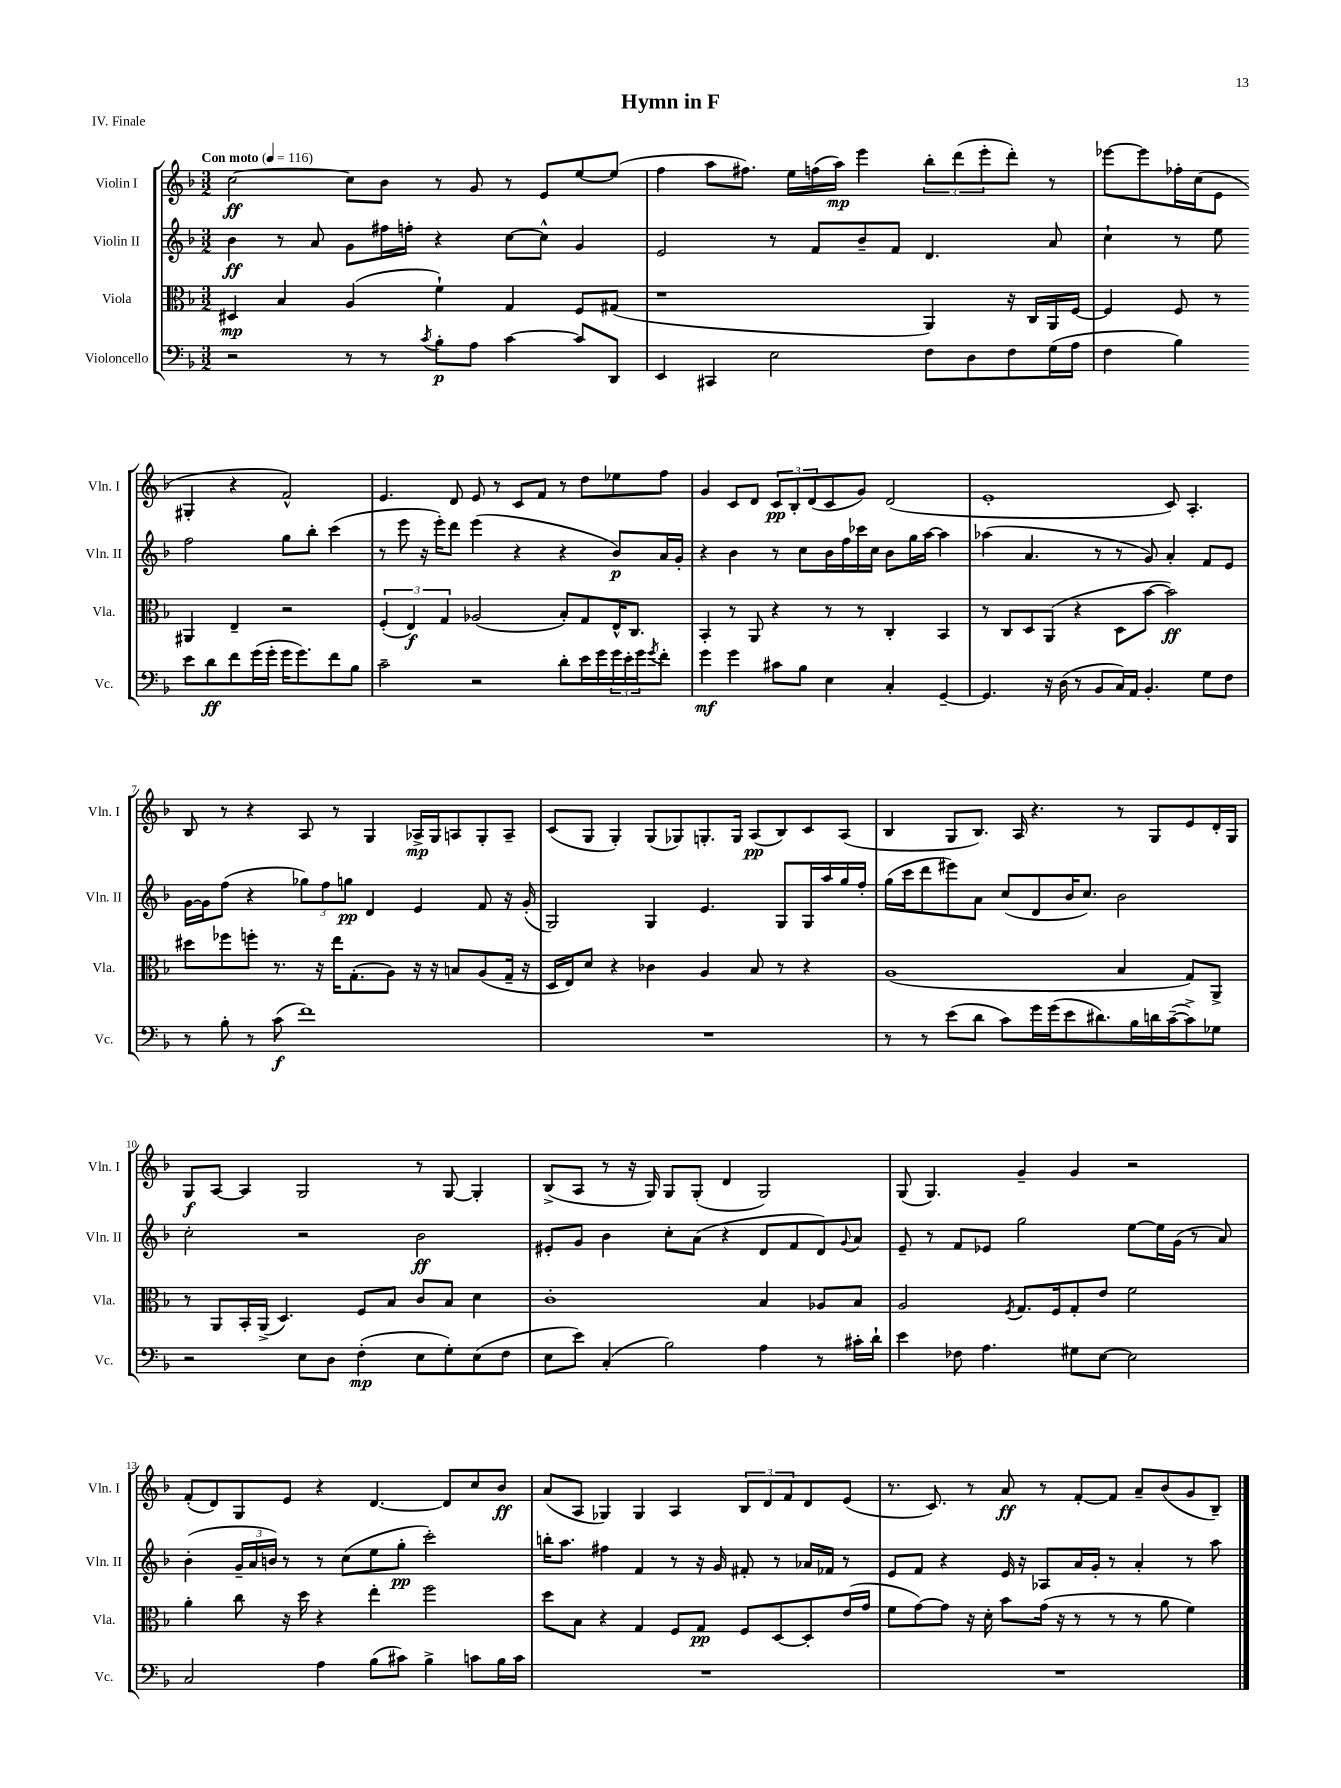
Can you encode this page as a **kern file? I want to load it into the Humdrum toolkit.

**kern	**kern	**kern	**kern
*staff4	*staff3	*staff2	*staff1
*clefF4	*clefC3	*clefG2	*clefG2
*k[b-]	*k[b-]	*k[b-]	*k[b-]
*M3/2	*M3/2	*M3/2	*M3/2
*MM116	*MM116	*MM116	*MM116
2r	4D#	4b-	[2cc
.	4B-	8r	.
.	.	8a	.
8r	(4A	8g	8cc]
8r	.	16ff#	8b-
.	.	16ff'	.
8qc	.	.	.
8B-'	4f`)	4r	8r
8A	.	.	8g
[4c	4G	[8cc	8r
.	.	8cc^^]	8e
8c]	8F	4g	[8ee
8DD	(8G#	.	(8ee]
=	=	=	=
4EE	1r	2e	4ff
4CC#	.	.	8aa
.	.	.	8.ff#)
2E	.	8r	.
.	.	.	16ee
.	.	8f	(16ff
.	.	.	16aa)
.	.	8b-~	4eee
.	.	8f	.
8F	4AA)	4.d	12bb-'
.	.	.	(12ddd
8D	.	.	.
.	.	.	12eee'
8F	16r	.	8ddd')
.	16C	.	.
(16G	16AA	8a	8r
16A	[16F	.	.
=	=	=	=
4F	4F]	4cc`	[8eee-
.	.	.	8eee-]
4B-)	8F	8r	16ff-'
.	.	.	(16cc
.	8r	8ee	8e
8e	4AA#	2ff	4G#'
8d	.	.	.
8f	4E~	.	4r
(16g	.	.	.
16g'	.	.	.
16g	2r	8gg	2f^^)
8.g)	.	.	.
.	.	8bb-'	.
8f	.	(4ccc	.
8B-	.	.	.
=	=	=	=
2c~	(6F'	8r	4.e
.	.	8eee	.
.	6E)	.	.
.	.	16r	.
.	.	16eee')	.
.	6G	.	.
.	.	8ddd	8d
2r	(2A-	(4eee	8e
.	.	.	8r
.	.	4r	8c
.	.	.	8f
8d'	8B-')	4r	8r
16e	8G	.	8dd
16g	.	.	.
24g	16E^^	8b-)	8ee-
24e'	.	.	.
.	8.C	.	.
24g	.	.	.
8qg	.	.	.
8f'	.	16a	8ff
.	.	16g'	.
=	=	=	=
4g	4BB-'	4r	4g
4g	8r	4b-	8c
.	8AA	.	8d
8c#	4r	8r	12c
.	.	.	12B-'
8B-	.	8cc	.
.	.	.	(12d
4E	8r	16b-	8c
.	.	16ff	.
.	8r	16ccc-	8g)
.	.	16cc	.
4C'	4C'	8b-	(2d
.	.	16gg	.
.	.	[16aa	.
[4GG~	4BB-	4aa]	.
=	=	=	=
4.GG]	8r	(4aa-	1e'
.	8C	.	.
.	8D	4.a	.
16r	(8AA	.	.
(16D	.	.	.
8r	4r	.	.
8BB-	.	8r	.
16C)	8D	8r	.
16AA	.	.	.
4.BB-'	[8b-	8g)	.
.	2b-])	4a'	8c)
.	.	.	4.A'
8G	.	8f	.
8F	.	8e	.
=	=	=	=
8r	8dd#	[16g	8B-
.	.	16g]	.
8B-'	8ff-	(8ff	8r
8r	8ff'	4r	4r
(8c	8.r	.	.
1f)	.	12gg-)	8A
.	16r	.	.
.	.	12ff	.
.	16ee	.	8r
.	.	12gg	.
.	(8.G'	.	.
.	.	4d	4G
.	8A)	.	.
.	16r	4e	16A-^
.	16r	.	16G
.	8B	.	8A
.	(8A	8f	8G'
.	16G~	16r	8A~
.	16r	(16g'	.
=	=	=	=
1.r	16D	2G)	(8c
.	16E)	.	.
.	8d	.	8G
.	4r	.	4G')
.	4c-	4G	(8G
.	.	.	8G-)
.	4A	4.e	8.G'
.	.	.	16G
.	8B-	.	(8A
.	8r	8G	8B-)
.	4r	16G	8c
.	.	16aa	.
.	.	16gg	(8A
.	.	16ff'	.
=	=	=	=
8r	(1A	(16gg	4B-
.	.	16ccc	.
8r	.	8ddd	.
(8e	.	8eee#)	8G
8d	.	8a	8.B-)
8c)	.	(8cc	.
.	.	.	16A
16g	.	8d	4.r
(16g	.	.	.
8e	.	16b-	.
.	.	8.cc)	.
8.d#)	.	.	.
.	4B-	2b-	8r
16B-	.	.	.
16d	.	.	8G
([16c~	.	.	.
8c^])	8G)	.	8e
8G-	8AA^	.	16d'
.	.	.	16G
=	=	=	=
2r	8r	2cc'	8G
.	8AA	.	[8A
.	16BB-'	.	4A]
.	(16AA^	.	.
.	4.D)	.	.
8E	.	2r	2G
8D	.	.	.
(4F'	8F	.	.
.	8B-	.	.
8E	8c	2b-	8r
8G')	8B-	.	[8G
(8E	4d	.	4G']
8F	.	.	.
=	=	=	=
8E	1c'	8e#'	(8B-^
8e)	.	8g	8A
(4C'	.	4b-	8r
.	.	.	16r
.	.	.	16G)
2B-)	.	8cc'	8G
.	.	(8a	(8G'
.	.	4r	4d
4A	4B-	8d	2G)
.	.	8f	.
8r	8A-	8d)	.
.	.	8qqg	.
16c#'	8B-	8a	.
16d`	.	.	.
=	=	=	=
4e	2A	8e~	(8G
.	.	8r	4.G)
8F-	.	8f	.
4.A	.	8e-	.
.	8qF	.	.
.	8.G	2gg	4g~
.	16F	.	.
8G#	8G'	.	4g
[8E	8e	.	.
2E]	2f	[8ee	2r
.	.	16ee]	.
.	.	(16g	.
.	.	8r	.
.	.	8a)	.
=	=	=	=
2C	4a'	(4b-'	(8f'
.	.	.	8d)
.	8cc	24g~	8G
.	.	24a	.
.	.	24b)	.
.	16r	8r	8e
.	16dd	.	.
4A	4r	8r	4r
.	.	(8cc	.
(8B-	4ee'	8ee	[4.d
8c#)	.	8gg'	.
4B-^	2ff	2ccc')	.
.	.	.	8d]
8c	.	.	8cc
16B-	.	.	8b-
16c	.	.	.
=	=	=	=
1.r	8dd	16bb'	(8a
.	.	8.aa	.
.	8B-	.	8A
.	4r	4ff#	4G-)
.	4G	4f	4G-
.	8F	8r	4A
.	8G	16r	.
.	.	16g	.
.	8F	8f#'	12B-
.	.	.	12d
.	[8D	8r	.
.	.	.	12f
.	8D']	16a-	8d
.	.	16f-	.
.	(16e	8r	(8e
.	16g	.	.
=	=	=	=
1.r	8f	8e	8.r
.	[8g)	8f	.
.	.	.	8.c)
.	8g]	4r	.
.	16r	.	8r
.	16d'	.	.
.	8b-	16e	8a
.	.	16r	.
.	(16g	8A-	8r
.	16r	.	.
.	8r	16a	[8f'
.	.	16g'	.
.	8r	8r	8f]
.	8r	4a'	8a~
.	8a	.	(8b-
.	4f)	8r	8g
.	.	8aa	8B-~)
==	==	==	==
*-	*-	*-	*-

********************

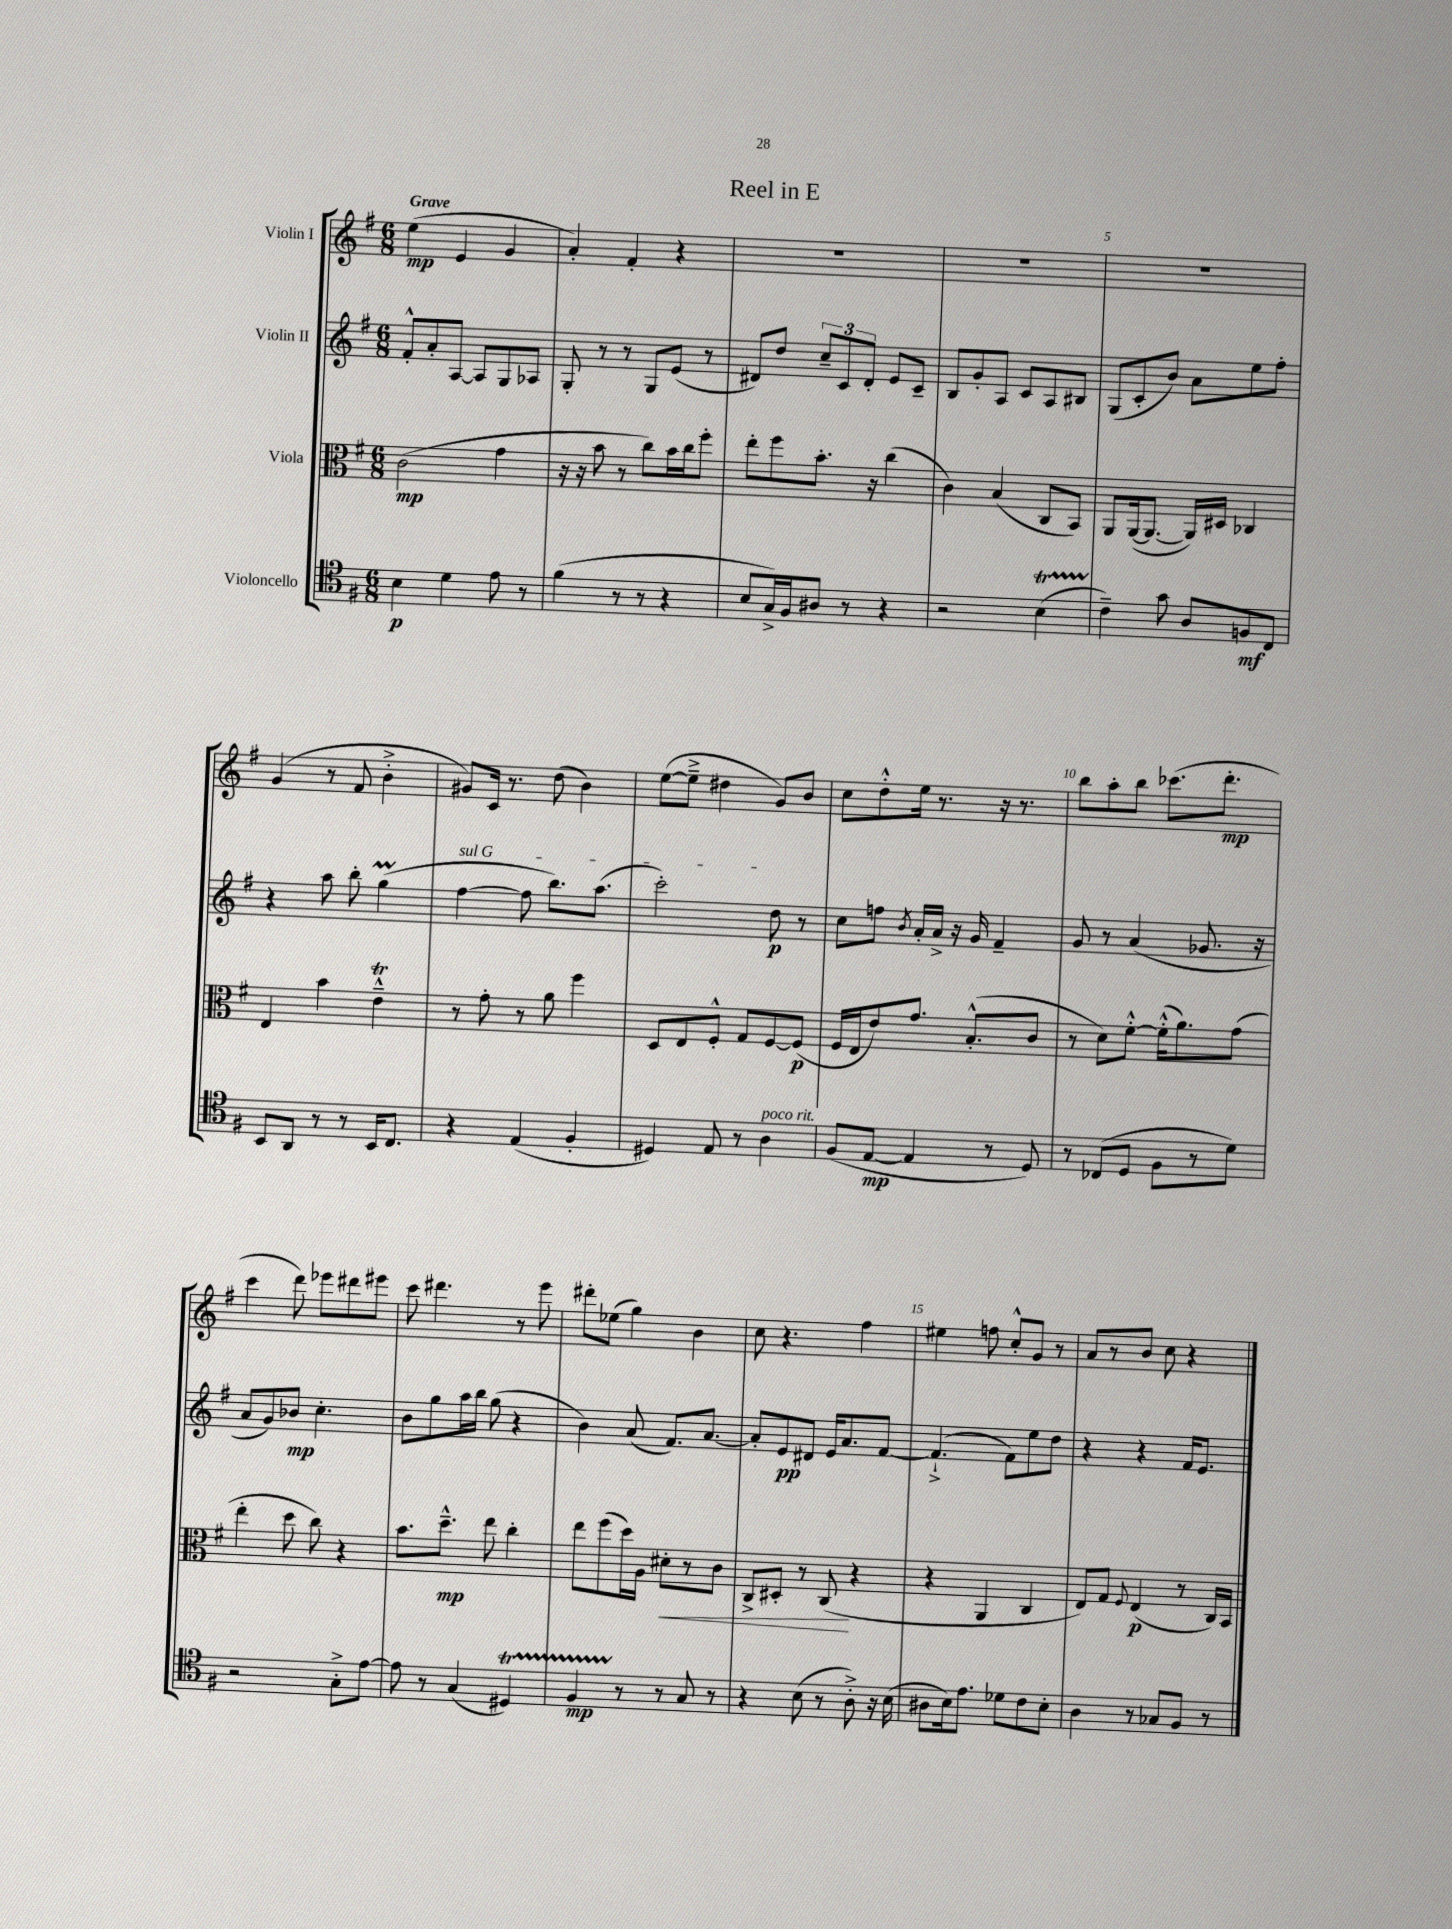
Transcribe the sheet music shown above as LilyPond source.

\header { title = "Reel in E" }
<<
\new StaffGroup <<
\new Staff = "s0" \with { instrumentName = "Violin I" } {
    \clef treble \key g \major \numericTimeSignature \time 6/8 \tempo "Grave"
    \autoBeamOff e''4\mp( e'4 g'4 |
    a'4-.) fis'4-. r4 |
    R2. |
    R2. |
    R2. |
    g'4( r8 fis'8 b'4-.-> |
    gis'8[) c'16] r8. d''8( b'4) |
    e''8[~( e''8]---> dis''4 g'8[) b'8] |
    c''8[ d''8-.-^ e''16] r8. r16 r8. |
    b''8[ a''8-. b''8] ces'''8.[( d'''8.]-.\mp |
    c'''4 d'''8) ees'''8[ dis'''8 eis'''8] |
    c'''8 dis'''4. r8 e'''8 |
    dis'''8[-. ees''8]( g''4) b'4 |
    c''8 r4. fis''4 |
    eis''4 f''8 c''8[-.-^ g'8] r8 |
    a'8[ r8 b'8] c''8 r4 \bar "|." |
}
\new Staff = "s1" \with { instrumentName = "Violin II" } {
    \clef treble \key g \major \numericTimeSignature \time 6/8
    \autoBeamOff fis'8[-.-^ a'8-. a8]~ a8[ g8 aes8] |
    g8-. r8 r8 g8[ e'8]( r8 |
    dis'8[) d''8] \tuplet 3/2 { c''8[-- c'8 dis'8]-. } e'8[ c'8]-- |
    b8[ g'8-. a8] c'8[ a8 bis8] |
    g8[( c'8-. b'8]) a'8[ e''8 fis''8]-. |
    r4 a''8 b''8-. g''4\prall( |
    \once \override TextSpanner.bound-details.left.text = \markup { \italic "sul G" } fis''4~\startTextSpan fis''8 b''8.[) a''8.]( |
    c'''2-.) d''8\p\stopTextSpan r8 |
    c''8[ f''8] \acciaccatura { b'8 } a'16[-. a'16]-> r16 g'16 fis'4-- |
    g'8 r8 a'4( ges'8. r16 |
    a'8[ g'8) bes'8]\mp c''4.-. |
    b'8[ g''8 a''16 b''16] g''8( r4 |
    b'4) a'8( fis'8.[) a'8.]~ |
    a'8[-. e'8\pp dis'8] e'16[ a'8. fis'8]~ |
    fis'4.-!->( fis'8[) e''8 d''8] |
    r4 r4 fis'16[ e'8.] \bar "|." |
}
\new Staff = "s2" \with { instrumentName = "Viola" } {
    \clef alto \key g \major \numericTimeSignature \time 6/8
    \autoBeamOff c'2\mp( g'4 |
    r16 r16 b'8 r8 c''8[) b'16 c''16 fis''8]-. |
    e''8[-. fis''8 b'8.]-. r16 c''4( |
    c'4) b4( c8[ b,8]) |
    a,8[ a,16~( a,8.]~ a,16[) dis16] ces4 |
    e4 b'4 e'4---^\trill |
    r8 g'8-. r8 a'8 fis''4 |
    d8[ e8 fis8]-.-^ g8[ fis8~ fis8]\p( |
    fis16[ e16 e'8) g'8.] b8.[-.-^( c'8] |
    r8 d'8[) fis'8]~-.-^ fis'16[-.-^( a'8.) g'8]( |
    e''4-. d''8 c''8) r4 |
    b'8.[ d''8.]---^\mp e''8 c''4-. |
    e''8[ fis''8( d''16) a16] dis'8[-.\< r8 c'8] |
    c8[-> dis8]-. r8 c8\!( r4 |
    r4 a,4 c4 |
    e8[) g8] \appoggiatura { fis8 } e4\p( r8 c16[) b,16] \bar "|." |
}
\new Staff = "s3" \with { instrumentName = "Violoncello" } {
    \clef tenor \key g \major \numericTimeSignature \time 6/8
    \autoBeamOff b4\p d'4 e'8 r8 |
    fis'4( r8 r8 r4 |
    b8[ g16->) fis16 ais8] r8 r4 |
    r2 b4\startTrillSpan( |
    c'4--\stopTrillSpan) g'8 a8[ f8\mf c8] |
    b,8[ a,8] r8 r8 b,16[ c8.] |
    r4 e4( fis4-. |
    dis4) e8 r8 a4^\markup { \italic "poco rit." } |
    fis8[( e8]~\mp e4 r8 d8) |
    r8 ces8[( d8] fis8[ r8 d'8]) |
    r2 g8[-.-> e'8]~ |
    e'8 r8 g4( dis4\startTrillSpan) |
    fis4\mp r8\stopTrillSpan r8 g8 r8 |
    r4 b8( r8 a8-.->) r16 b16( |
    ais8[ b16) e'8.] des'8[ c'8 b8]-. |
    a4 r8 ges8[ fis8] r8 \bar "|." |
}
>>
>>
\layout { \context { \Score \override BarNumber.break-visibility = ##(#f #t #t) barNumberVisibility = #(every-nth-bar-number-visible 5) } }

********************

_What needs to be done:_ Count the lines in the entries above that contain the string "markup", treating uppercase and lowercase as different, and reply with the number only.

_Full solution:_ 2